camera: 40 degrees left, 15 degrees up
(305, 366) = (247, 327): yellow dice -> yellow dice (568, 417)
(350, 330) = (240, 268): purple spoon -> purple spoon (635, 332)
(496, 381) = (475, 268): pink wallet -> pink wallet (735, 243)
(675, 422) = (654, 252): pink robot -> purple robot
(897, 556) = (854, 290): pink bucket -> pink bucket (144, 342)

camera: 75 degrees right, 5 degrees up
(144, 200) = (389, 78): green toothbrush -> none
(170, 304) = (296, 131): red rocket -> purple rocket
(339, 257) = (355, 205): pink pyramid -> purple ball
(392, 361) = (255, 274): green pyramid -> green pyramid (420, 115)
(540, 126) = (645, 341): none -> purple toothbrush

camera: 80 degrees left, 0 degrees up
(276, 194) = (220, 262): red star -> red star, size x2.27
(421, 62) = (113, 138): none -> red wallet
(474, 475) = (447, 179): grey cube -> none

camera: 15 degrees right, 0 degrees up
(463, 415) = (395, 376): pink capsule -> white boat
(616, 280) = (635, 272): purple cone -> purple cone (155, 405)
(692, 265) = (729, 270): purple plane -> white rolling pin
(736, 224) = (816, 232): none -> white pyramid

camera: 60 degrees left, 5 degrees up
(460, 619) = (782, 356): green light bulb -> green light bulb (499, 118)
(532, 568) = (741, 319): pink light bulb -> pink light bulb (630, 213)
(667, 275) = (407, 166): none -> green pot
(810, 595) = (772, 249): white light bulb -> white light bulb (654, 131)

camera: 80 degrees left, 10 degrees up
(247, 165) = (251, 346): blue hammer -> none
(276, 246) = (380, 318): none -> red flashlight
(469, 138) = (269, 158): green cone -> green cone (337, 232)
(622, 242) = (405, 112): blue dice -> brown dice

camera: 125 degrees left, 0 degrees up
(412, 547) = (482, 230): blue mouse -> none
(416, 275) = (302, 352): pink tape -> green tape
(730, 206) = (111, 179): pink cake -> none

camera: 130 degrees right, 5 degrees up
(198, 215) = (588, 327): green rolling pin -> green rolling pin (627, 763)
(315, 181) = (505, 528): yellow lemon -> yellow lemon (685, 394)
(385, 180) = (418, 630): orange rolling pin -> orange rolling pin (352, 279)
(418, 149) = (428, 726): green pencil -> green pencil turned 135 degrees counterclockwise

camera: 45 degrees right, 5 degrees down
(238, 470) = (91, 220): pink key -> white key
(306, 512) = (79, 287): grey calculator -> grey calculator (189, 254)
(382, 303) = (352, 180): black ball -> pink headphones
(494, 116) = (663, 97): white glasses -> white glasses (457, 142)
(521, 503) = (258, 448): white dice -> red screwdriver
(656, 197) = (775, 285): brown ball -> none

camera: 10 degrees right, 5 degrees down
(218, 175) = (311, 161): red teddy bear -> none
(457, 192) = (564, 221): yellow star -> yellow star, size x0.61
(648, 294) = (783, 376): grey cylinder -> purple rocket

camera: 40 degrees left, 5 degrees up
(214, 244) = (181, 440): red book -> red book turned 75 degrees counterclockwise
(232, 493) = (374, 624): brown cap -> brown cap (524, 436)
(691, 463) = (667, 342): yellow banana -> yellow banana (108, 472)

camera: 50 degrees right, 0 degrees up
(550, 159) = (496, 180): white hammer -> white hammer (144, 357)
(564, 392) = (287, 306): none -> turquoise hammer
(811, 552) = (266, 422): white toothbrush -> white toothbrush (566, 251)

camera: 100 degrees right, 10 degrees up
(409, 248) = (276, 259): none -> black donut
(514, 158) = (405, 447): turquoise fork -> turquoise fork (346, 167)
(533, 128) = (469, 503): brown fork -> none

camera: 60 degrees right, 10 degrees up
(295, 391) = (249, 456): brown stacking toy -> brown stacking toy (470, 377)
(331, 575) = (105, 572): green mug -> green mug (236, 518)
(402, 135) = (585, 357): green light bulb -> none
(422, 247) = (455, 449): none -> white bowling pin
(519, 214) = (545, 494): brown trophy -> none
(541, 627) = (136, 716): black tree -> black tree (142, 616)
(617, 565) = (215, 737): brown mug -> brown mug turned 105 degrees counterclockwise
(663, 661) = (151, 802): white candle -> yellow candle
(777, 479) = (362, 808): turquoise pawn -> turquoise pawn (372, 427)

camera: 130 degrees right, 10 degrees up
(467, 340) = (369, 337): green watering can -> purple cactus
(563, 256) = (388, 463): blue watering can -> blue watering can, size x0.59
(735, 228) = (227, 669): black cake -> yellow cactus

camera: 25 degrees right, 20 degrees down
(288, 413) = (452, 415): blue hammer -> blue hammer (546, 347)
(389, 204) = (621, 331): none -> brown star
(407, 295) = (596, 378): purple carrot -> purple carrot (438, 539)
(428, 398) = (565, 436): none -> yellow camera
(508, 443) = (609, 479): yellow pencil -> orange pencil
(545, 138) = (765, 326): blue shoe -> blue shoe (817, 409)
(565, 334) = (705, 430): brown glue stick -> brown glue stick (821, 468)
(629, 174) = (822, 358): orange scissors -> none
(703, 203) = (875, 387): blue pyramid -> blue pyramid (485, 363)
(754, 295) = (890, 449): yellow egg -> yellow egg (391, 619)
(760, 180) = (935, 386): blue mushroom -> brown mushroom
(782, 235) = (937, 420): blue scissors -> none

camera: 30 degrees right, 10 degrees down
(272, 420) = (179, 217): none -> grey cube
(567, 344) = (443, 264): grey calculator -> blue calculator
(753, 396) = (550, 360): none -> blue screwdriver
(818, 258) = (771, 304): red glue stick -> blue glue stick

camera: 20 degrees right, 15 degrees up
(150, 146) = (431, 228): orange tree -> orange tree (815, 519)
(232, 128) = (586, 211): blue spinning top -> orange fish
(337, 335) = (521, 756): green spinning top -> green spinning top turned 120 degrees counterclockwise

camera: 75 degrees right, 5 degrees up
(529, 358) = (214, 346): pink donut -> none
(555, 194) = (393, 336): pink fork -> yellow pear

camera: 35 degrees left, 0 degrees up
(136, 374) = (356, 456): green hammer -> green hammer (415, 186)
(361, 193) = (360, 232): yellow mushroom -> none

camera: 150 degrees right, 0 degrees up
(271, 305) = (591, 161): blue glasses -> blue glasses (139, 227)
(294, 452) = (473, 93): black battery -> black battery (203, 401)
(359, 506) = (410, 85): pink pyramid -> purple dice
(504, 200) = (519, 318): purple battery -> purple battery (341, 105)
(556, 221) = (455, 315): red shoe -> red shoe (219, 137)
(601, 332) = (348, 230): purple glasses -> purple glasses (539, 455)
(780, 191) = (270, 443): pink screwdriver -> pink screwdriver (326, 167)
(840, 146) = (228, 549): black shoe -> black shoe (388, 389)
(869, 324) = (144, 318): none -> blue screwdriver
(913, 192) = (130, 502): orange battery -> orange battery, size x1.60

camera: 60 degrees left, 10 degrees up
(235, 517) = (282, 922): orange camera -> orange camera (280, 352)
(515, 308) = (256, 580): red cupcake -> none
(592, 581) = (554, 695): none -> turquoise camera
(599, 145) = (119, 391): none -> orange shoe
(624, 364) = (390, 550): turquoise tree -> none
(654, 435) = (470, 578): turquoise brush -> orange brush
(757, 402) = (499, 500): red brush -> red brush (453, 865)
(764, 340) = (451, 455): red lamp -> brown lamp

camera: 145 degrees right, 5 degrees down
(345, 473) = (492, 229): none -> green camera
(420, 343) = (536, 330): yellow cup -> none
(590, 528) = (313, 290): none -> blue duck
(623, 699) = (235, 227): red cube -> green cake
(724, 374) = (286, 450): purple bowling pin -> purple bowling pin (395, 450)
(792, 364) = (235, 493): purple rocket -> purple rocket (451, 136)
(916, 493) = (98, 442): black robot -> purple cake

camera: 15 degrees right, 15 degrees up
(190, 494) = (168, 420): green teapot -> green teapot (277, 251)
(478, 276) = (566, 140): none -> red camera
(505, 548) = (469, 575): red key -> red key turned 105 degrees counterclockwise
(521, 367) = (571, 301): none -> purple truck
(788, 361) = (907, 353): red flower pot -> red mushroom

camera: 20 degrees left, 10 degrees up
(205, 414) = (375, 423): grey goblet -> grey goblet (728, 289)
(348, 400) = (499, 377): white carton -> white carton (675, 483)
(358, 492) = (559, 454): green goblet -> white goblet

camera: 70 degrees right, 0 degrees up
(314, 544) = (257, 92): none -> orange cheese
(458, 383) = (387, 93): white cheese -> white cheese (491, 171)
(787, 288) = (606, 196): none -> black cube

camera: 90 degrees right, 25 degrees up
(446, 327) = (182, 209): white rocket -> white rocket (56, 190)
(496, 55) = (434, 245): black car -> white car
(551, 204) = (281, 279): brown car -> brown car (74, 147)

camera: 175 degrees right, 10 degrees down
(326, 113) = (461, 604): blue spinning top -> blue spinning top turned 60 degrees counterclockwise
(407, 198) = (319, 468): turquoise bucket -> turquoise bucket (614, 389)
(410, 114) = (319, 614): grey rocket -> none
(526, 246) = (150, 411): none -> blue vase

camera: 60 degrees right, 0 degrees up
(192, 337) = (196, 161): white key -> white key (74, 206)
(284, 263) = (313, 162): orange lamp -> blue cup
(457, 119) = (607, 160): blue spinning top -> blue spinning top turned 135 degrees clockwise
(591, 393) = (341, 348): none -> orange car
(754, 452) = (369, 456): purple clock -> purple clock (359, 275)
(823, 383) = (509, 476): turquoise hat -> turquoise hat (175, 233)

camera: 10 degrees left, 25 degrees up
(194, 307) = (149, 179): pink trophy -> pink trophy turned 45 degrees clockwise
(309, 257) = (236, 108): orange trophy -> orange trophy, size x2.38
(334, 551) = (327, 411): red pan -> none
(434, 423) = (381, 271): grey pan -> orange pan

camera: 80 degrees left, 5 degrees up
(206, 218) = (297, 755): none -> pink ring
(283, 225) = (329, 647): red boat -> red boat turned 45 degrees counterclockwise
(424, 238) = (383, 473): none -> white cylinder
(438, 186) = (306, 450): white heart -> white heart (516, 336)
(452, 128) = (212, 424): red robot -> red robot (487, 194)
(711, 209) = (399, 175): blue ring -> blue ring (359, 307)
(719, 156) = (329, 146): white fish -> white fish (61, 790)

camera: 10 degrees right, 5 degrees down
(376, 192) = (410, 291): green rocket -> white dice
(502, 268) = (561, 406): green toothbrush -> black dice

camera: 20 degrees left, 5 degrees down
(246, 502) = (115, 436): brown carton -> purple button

═══

_Work to be completed_
Copy the lines of the data above exactly as written, beginning with the line containing "(150, 146) = (431, 228): orange" and ending with the line containing "(529, 358) = (214, 346): pink donut -> none", and leave out all other lines.

_Solution for this task_
(150, 146) = (431, 228): orange tree -> orange tree (815, 519)
(232, 128) = (586, 211): blue spinning top -> orange fish
(337, 335) = (521, 756): green spinning top -> green spinning top turned 120 degrees counterclockwise

camera: 75 degrees right, 5 degrees up
(529, 358) = (214, 346): pink donut -> none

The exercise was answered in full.